Supplied records:
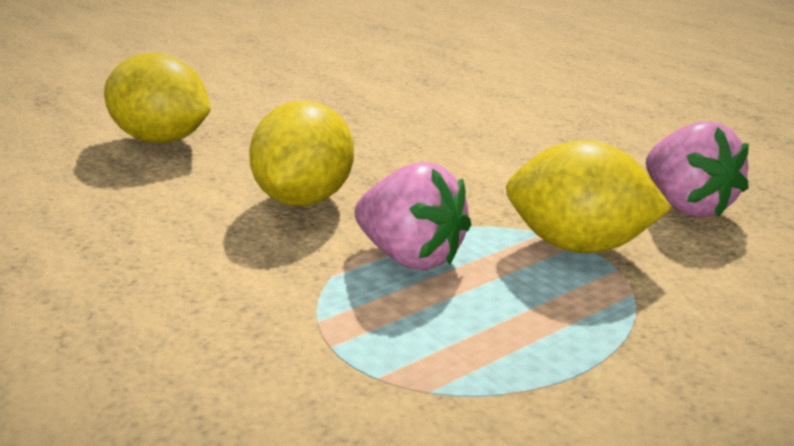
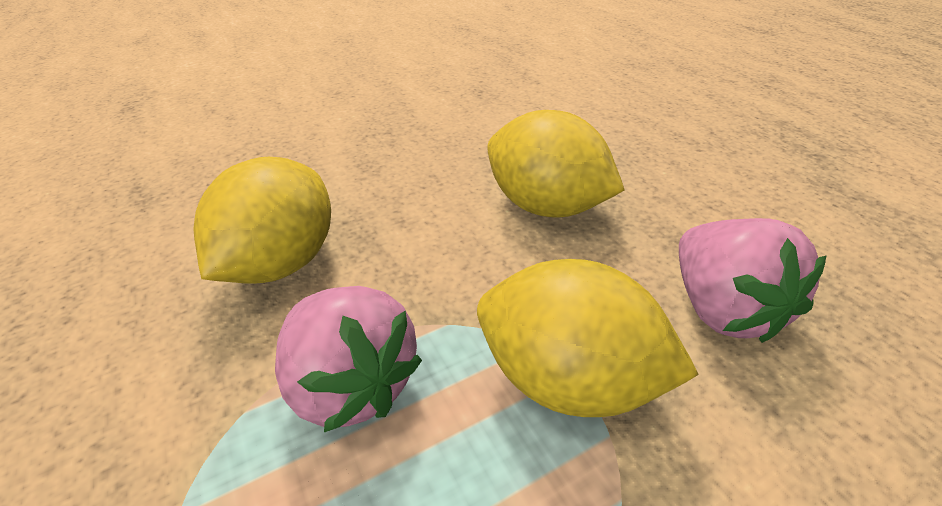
camera: 10 degrees right, 15 degrees up
yellow lemon [104,52,211,143] -> yellow lemon moved to [487,110,625,217]

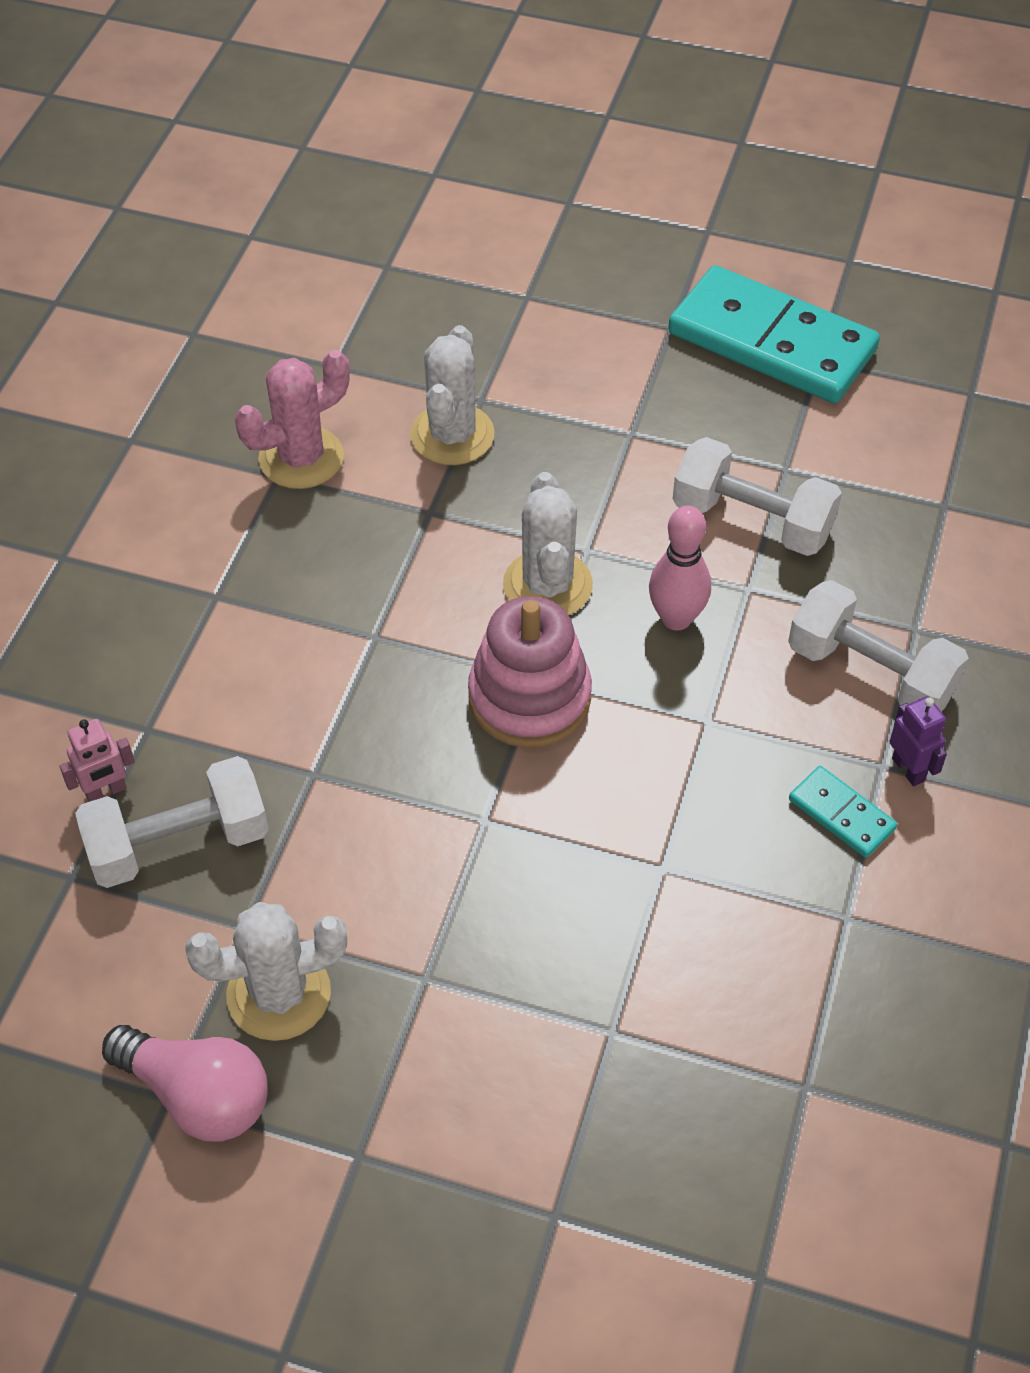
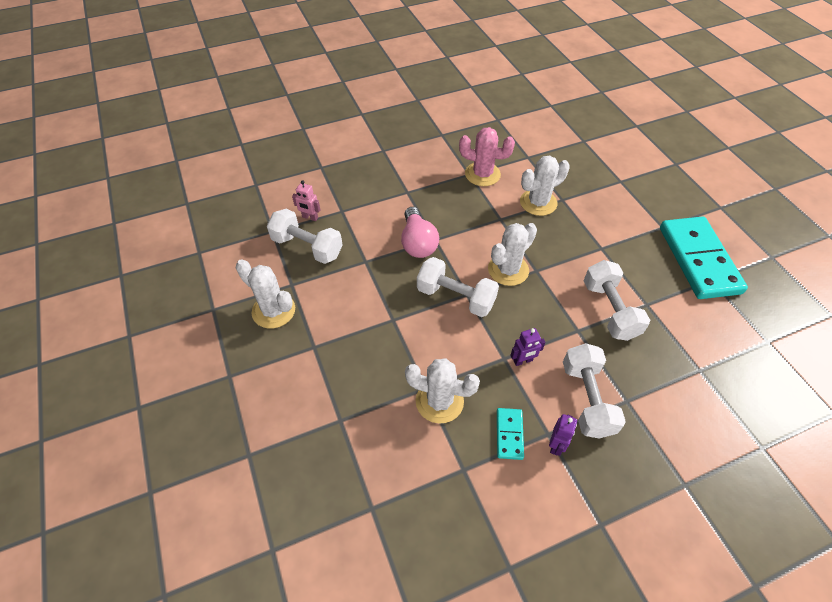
camera: 50 degrees right, 0 degrees up
pink light bulb [102,1025,268,1142] -> pink light bulb moved to [401,207,439,258]
pink stacking toy [468,596,592,748] -> white dumbbell [417,257,499,317]
pink bowling pin [649,505,711,630] -> none
none -> white cactus [405,358,480,424]
none -> purple robot [510,328,546,366]

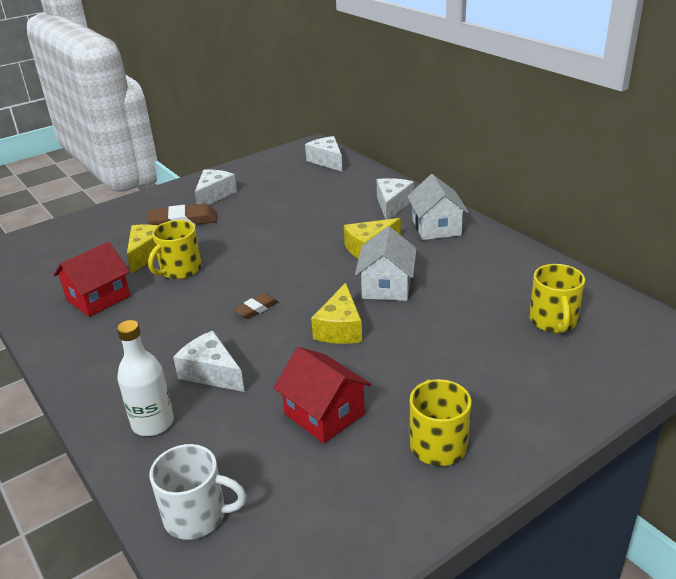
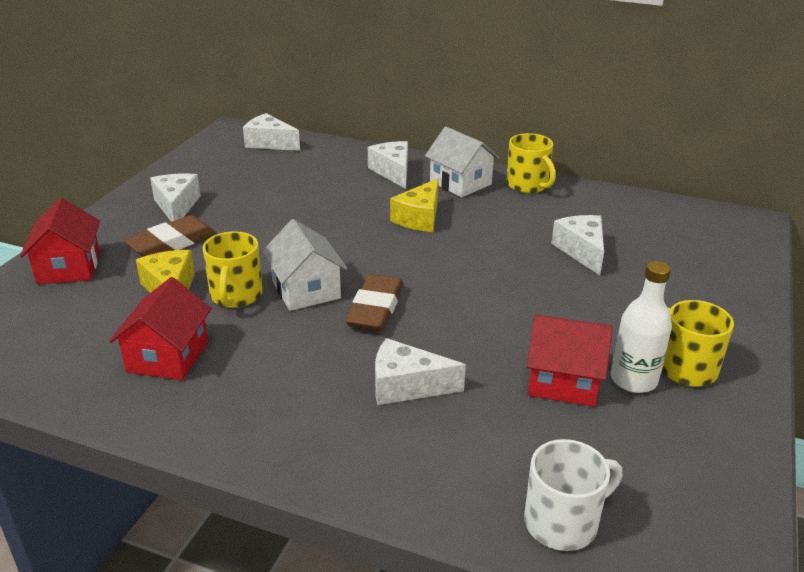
camera: 35 degrees left, 0 degrees up
white bottle [117,320,174,436] -> white bottle moved to [611,261,672,393]
brown eraser [233,293,278,319] -> brown eraser [346,274,403,331], size x1.78
yellow cheese [311,283,362,344] -> none
white house [355,226,417,301] -> white house moved to [262,219,347,311]
yellow mug [529,264,585,333] -> yellow mug moved to [506,133,556,193]
none -> red house [20,198,100,284]
none -> white cheese [551,215,604,275]

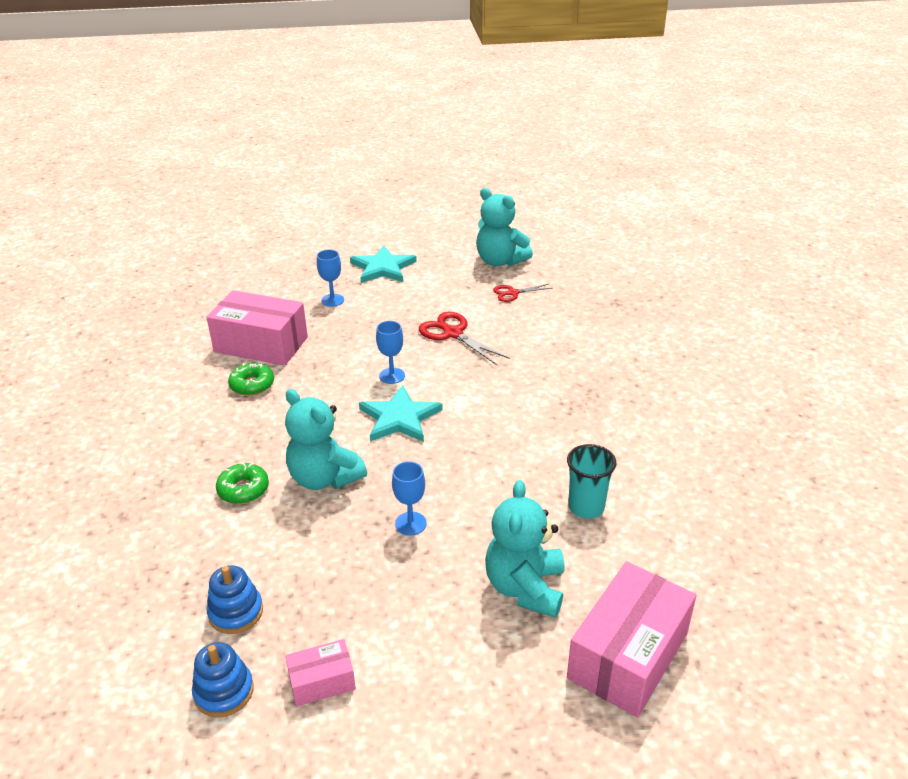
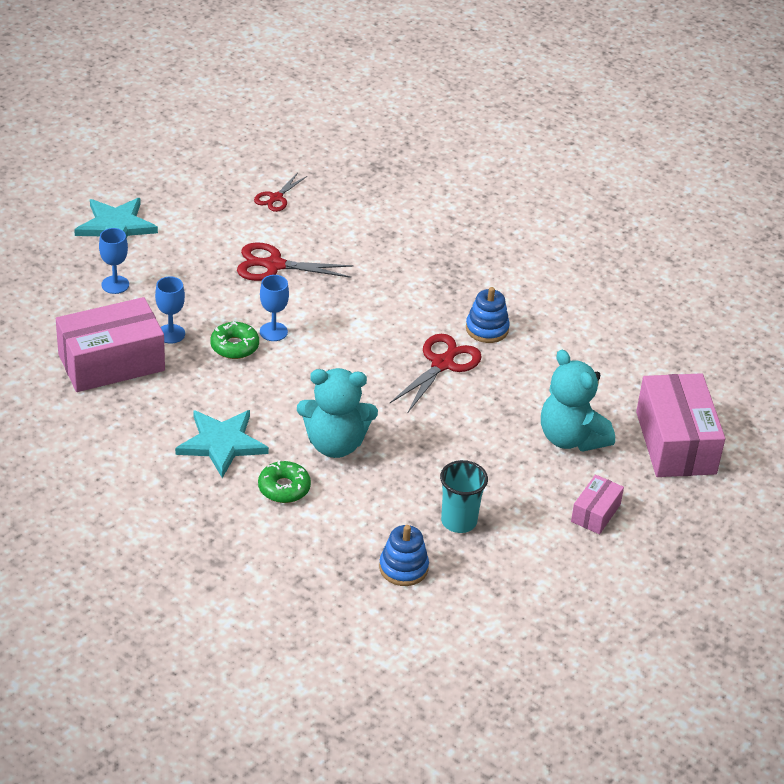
camera: 45 degrees left, 5 degrees up
blue stacking toy [192,642,254,718] -> blue stacking toy moved to [466,287,510,343]
green donut [228,362,274,396] -> green donut moved to [210,322,259,359]
pink box [285,639,356,707] -> pink box moved to [571,474,624,534]
turquoise star [359,385,443,442] -> turquoise star moved to [175,410,269,478]
blue goblet [392,461,427,535] -> blue goblet moved to [155,277,185,344]
turquoise teddy bear [476,188,533,266] -> none
turquoise cup [567,444,616,518] -> turquoise cup moved to [440,460,488,533]
none -> red scissors [390,334,482,412]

Work task: Your response should be each line that includes the word "white", copied from the records.

Answer to this problem:
pink stacking toy [468,596,592,748] -> white dumbbell [417,257,499,317]
none -> white cactus [405,358,480,424]
white bottle [117,320,174,436] -> white bottle moved to [611,261,672,393]
white house [355,226,417,301] -> white house moved to [262,219,347,311]
none -> white cheese [551,215,604,275]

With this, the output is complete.